##### RECORD LIST #####

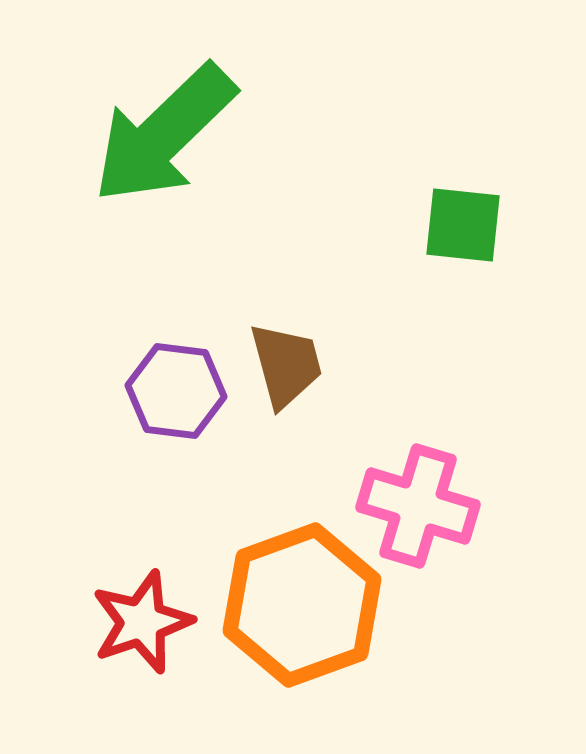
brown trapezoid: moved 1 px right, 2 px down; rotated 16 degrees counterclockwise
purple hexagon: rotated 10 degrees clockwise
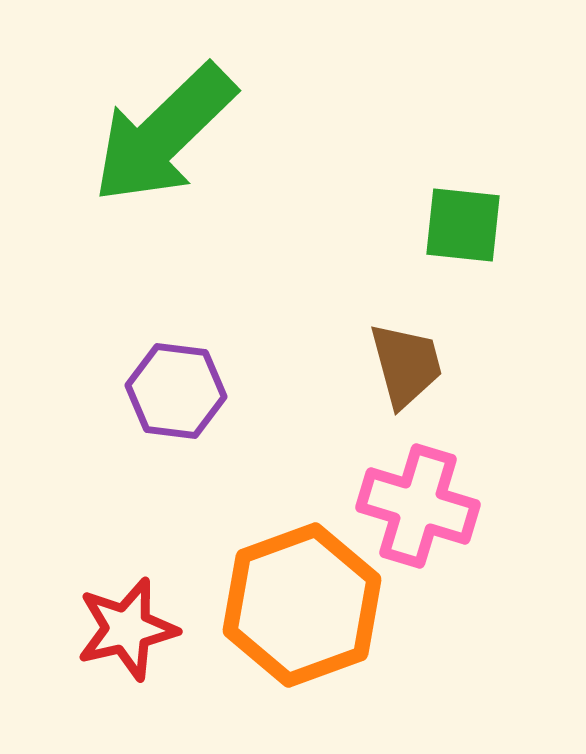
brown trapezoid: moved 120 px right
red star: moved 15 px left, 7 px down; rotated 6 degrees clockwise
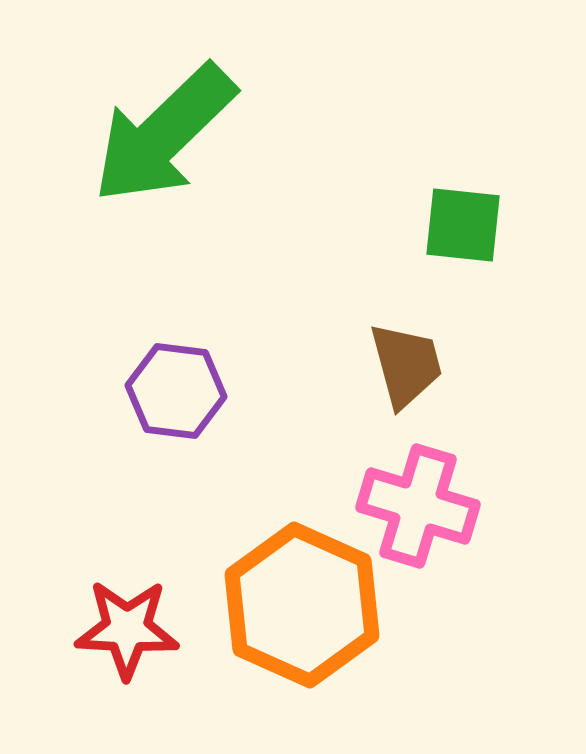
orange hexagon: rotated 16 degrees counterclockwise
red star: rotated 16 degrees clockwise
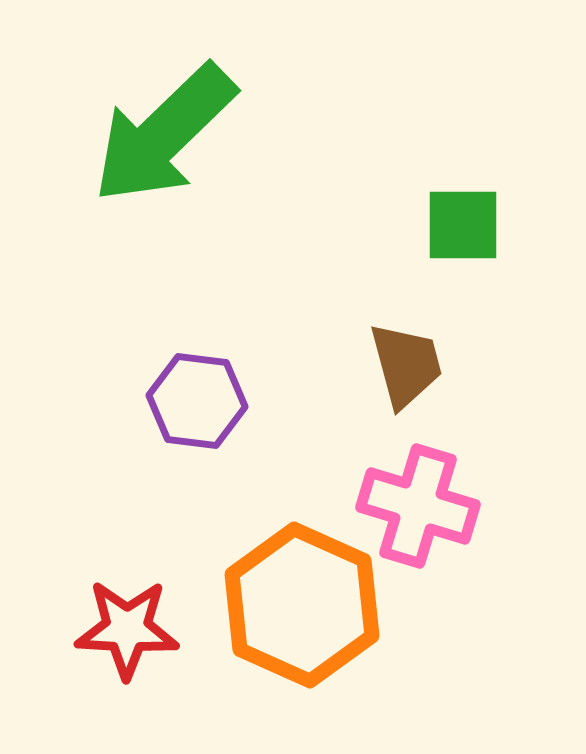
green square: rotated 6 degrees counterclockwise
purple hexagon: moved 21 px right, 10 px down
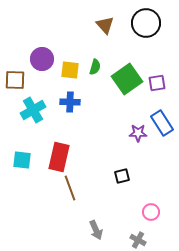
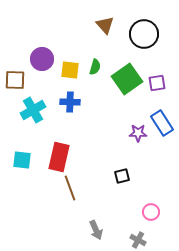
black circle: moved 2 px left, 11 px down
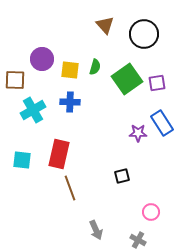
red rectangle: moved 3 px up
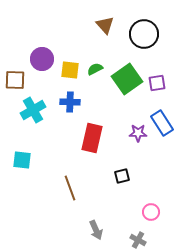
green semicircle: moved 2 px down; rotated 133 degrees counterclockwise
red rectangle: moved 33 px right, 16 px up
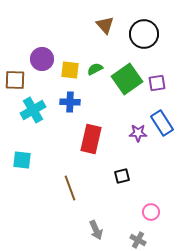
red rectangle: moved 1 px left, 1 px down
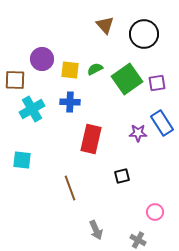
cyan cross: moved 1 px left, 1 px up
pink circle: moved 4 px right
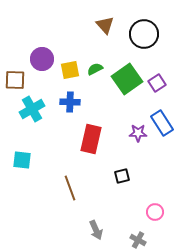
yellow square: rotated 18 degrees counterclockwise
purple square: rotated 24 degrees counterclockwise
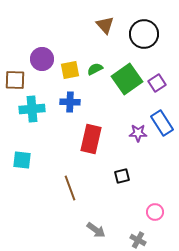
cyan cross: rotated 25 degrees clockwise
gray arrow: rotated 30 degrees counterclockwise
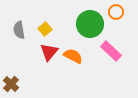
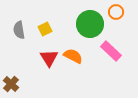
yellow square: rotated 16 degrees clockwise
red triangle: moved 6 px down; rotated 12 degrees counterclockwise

#####

REQUEST: Show each line of the items above that contains the string "rectangle", copying every such line in full. Case counts.

EXERCISE SOLUTION:
red rectangle: moved 3 px up
red rectangle: moved 33 px right, 16 px up
red rectangle: moved 1 px left, 1 px down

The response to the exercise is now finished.